**Aim of the exercise**
The answer must be exactly the lines from the one containing "purple tile D2:D4" through the end of the material, with both ends kept and no other lines.

**Source data**
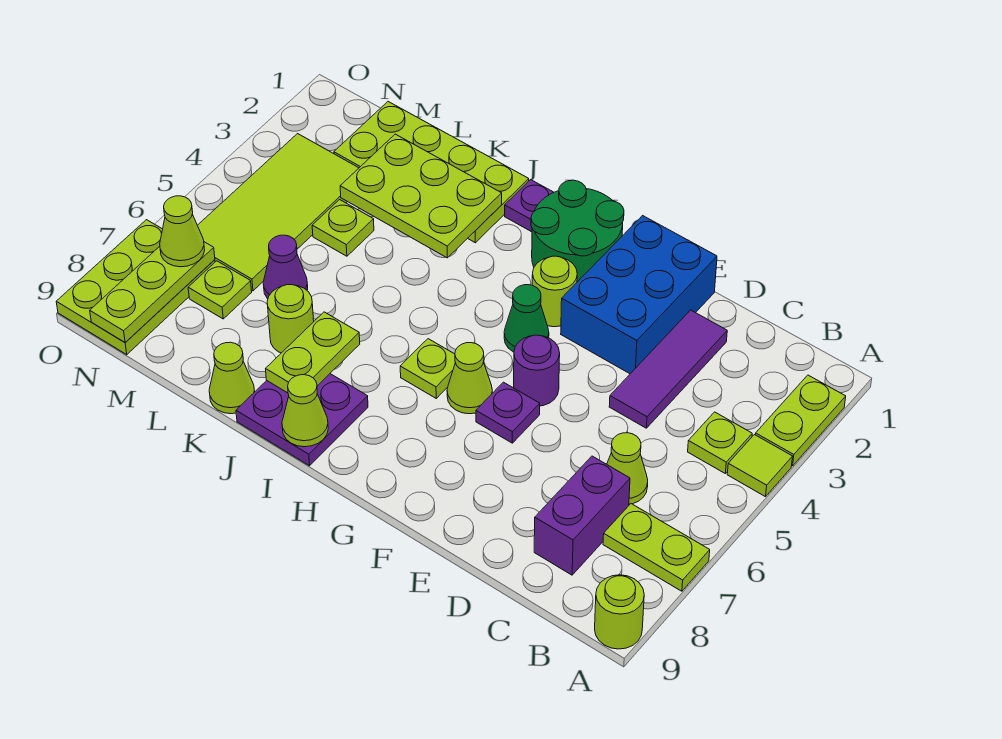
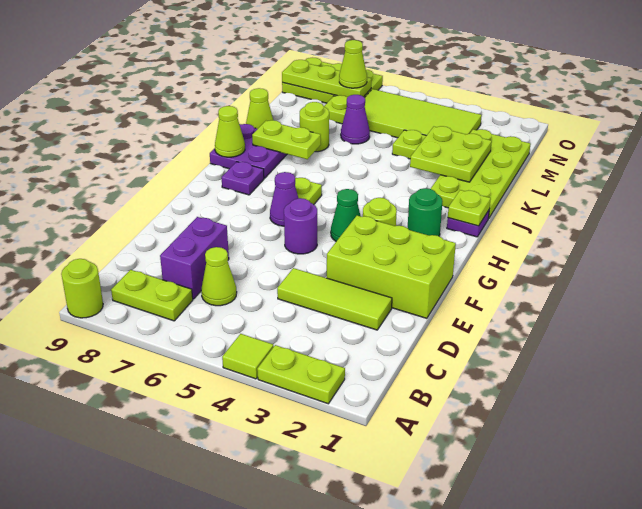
lime plate A7:B7 level 1 -> lime plate B7:B8 level 1
lime plate B4 level 1 -> lime plate I1 level 2
purple brick C7:C8 level 1 -> purple brick C7:D7 level 1
purple tile D2:D4 level 1 -> lime tile D2:D4 level 1
blue brick E1:F3 level 1 -> lime brick E1:F3 level 1
purple plate F6 level 1 -> purple plate H8 level 1
green round brick G1:H2 level 1 -> green round brick H2 level 1
lime cone G6 level 1 -> purple cone G6 level 1
lime plate J2:L3 level 2 -> lime plate K2:L3 level 2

**Written reply**
purple tile D2:D4 level 1 -> lime tile D2:D4 level 1
blue brick E1:F3 level 1 -> lime brick E1:F3 level 1
purple plate F6 level 1 -> purple plate H8 level 1
green round brick G1:H2 level 1 -> green round brick H2 level 1
lime cone G6 level 1 -> purple cone G6 level 1
lime plate J2:L3 level 2 -> lime plate K2:L3 level 2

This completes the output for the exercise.